◆ Records shown ◆
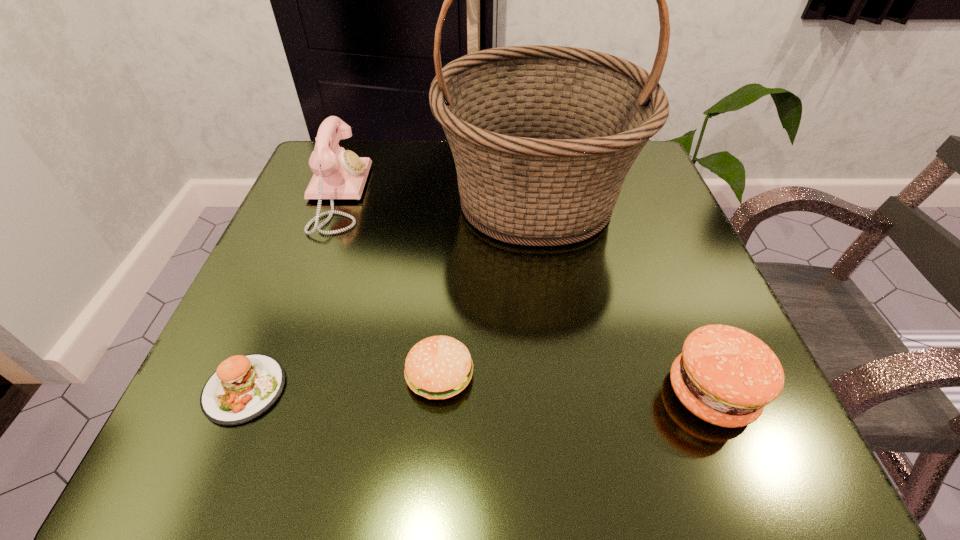
Select which patty appears as the second closest to the shortest object. Please provide its 2D coordinates. Your answer should be formatted as a tuple, i.e. [(x, y)], where the tuple contains the x and y coordinates of a point satisfying the conditions above.

[(725, 376)]

The image size is (960, 540). Identify the location of blank area in the image that satisfies the following two spatial constraints: 1. on the dial of the fourth shortest object; 2. on the back side of the tallest patty. (261, 393).

Where is `vacant area that satisfies the following two spatial constraints: 1. on the dial of the second tallest object; 2. on the right side of the second tallest patty`? This screenshot has height=540, width=960. vacant area that satisfies the following two spatial constraints: 1. on the dial of the second tallest object; 2. on the right side of the second tallest patty is located at coordinates (268, 374).

At what (x,y) coordinates should I click in order to perform the action: click on free space in the image that satisfies the following two spatial constraints: 1. on the dial of the telephone; 2. on the left side of the third tallest object. Please return your answer as a coordinate pair (x, y). The width and height of the screenshot is (960, 540). Looking at the image, I should click on (x=261, y=393).

Identify the location of vacant space that satisfies the following two spatial constraints: 1. on the back side of the second shortest patty; 2. on the dial of the second tallest object. (453, 195).

Where is `free space that satisfies the following two spatial constraints: 1. on the dial of the second tallest object; 2. on the back side of the tallest object`? Image resolution: width=960 pixels, height=540 pixels. free space that satisfies the following two spatial constraints: 1. on the dial of the second tallest object; 2. on the back side of the tallest object is located at coordinates (335, 199).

◆ What to do ◆
Copy out every line in the items above that contains the word "Identify".

◆ Solution for this exercise ◆
The image size is (960, 540). Identify the location of blank area in the image that satisfies the following two spatial constraints: 1. on the dial of the fourth shortest object; 2. on the back side of the tallest patty. (261, 393).
Identify the location of vacant space that satisfies the following two spatial constraints: 1. on the back side of the second shortest patty; 2. on the dial of the second tallest object. (453, 195).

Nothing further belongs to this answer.